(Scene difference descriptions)
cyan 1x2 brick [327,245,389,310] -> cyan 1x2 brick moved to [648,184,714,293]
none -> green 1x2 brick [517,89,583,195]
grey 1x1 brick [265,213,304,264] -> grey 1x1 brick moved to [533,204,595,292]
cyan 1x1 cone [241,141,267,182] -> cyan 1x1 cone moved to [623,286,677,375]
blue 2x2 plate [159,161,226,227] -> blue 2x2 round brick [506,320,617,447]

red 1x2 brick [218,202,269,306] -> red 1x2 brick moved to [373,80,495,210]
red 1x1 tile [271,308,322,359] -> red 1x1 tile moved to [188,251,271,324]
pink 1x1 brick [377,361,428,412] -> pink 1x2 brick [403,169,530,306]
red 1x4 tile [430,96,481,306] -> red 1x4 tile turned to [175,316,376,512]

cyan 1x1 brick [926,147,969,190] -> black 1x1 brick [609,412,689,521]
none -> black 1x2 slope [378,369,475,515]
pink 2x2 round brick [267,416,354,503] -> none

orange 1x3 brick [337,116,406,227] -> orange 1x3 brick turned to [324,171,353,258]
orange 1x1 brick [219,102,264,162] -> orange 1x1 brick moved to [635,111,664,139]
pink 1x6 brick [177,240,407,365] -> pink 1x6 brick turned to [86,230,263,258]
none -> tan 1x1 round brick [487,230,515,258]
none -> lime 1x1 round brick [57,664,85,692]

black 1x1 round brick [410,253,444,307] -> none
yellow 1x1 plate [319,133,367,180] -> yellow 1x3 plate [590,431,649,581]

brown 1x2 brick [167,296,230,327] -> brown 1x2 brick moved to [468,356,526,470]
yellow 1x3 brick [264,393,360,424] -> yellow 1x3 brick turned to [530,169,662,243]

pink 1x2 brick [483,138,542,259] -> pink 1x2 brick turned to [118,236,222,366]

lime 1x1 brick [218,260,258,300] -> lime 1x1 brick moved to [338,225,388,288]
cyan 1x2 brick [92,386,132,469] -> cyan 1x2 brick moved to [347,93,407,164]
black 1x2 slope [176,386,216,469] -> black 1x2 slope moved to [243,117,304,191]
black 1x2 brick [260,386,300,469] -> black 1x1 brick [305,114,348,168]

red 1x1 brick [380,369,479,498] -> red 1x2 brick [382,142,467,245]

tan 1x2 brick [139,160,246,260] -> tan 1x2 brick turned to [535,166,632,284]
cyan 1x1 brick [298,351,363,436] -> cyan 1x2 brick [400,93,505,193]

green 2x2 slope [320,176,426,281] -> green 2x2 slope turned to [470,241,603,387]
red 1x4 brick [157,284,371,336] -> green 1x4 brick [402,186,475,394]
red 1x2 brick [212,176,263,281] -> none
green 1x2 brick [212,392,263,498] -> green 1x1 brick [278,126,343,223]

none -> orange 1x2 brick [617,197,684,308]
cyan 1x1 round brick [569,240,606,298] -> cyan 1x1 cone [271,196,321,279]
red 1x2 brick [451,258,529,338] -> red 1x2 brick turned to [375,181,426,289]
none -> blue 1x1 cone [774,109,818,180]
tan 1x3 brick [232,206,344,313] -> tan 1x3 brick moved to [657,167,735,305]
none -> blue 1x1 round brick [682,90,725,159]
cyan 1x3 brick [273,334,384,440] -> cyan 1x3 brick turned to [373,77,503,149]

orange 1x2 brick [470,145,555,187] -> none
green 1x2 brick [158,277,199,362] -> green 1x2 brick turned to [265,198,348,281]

Your assignment: With the line that contains "brown 1x2 brick [167,296,230,327]" as the first and the final line of the data as the last, repeat every line in that span exactly.

Result:
brown 1x2 brick [167,296,230,327] -> brown 1x2 brick moved to [468,356,526,470]
yellow 1x3 brick [264,393,360,424] -> yellow 1x3 brick turned to [530,169,662,243]

pink 1x2 brick [483,138,542,259] -> pink 1x2 brick turned to [118,236,222,366]

lime 1x1 brick [218,260,258,300] -> lime 1x1 brick moved to [338,225,388,288]
cyan 1x2 brick [92,386,132,469] -> cyan 1x2 brick moved to [347,93,407,164]
black 1x2 slope [176,386,216,469] -> black 1x2 slope moved to [243,117,304,191]
black 1x2 brick [260,386,300,469] -> black 1x1 brick [305,114,348,168]

red 1x1 brick [380,369,479,498] -> red 1x2 brick [382,142,467,245]

tan 1x2 brick [139,160,246,260] -> tan 1x2 brick turned to [535,166,632,284]
cyan 1x1 brick [298,351,363,436] -> cyan 1x2 brick [400,93,505,193]

green 2x2 slope [320,176,426,281] -> green 2x2 slope turned to [470,241,603,387]
red 1x4 brick [157,284,371,336] -> green 1x4 brick [402,186,475,394]
red 1x2 brick [212,176,263,281] -> none
green 1x2 brick [212,392,263,498] -> green 1x1 brick [278,126,343,223]

none -> orange 1x2 brick [617,197,684,308]
cyan 1x1 round brick [569,240,606,298] -> cyan 1x1 cone [271,196,321,279]
red 1x2 brick [451,258,529,338] -> red 1x2 brick turned to [375,181,426,289]
none -> blue 1x1 cone [774,109,818,180]
tan 1x3 brick [232,206,344,313] -> tan 1x3 brick moved to [657,167,735,305]
none -> blue 1x1 round brick [682,90,725,159]
cyan 1x3 brick [273,334,384,440] -> cyan 1x3 brick turned to [373,77,503,149]

orange 1x2 brick [470,145,555,187] -> none
green 1x2 brick [158,277,199,362] -> green 1x2 brick turned to [265,198,348,281]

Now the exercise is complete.